Dataset records:
###

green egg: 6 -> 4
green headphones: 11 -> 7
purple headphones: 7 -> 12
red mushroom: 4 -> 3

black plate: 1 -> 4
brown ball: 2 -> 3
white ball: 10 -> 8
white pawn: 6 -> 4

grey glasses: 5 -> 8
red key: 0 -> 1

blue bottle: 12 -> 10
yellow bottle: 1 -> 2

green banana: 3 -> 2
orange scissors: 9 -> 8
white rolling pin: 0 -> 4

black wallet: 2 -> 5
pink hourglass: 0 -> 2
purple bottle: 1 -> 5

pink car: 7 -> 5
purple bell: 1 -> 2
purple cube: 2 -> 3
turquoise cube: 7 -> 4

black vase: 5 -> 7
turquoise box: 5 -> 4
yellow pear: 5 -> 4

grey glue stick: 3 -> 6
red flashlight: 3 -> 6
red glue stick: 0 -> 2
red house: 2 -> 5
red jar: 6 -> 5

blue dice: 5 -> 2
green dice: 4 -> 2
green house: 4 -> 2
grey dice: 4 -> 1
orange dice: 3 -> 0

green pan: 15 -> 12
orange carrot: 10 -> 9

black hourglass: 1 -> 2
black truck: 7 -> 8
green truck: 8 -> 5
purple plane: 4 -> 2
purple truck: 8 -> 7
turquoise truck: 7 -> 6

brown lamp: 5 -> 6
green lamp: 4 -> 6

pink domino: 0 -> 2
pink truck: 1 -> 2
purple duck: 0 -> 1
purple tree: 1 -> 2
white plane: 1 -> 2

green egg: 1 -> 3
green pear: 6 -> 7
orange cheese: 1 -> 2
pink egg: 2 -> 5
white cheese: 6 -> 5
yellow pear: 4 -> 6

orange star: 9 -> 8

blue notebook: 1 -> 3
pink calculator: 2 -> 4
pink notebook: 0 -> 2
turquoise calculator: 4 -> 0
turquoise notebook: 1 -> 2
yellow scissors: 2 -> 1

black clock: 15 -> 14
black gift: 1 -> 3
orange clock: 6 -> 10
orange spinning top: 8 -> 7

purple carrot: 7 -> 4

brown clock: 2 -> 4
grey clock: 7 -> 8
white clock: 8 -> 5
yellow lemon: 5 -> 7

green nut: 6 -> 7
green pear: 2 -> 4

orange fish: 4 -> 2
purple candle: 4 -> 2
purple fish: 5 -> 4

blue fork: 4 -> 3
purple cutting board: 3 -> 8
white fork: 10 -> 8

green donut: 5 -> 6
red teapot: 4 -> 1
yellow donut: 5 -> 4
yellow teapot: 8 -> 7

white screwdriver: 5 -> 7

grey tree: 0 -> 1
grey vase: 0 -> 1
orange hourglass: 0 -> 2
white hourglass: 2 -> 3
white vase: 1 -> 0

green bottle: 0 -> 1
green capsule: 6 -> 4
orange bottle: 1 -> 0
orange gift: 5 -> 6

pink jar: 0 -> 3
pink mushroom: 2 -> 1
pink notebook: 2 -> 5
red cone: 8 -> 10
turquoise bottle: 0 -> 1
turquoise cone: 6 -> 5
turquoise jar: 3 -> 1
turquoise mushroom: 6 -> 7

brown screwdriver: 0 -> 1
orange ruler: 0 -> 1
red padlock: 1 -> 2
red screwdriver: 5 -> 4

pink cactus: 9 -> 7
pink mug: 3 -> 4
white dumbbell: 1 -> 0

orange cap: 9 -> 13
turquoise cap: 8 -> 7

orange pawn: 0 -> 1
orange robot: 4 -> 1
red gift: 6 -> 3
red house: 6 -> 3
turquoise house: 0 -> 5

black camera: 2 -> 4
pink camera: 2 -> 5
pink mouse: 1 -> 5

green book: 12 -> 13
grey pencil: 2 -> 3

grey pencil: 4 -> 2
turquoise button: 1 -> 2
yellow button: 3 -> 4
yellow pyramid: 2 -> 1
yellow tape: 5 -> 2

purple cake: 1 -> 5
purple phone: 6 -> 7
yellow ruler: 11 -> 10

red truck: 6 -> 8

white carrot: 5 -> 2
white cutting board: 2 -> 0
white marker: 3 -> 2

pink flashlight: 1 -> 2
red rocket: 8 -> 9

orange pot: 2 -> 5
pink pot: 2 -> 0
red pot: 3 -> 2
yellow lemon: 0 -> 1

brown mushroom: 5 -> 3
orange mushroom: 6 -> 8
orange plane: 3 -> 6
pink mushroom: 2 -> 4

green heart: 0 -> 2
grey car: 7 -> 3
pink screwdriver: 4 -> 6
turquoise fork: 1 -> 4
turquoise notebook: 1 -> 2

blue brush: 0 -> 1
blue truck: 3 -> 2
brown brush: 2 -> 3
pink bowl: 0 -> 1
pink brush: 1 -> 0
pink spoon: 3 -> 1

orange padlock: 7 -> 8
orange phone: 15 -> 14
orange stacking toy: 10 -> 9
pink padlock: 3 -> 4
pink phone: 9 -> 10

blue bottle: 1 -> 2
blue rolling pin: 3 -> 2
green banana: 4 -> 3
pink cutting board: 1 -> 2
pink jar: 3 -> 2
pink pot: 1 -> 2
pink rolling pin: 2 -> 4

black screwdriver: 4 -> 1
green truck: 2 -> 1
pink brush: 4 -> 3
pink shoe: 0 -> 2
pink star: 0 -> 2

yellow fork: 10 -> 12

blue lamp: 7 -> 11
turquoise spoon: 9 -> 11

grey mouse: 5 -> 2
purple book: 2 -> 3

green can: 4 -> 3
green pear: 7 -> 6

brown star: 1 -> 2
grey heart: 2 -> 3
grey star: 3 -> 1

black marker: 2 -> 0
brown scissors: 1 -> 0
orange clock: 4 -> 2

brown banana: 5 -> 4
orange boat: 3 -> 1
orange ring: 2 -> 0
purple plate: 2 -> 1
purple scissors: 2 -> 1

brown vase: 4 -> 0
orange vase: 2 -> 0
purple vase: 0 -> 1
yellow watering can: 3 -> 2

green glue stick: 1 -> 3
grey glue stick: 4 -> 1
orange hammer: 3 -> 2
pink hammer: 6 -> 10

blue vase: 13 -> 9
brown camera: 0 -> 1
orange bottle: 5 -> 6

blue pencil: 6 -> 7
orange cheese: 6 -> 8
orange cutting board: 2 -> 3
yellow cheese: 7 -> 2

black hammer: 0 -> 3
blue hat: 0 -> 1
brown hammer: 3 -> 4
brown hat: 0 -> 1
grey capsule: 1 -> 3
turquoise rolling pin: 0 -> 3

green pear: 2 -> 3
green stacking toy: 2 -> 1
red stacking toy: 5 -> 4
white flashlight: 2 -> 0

###

The task:
Begin with the first line of the records and reproduce each line as is, ending with the line that holds "pink notebook: 0 -> 2".

Written answer:
green egg: 6 -> 4
green headphones: 11 -> 7
purple headphones: 7 -> 12
red mushroom: 4 -> 3

black plate: 1 -> 4
brown ball: 2 -> 3
white ball: 10 -> 8
white pawn: 6 -> 4

grey glasses: 5 -> 8
red key: 0 -> 1

blue bottle: 12 -> 10
yellow bottle: 1 -> 2

green banana: 3 -> 2
orange scissors: 9 -> 8
white rolling pin: 0 -> 4

black wallet: 2 -> 5
pink hourglass: 0 -> 2
purple bottle: 1 -> 5

pink car: 7 -> 5
purple bell: 1 -> 2
purple cube: 2 -> 3
turquoise cube: 7 -> 4

black vase: 5 -> 7
turquoise box: 5 -> 4
yellow pear: 5 -> 4

grey glue stick: 3 -> 6
red flashlight: 3 -> 6
red glue stick: 0 -> 2
red house: 2 -> 5
red jar: 6 -> 5

blue dice: 5 -> 2
green dice: 4 -> 2
green house: 4 -> 2
grey dice: 4 -> 1
orange dice: 3 -> 0

green pan: 15 -> 12
orange carrot: 10 -> 9

black hourglass: 1 -> 2
black truck: 7 -> 8
green truck: 8 -> 5
purple plane: 4 -> 2
purple truck: 8 -> 7
turquoise truck: 7 -> 6

brown lamp: 5 -> 6
green lamp: 4 -> 6

pink domino: 0 -> 2
pink truck: 1 -> 2
purple duck: 0 -> 1
purple tree: 1 -> 2
white plane: 1 -> 2

green egg: 1 -> 3
green pear: 6 -> 7
orange cheese: 1 -> 2
pink egg: 2 -> 5
white cheese: 6 -> 5
yellow pear: 4 -> 6

orange star: 9 -> 8

blue notebook: 1 -> 3
pink calculator: 2 -> 4
pink notebook: 0 -> 2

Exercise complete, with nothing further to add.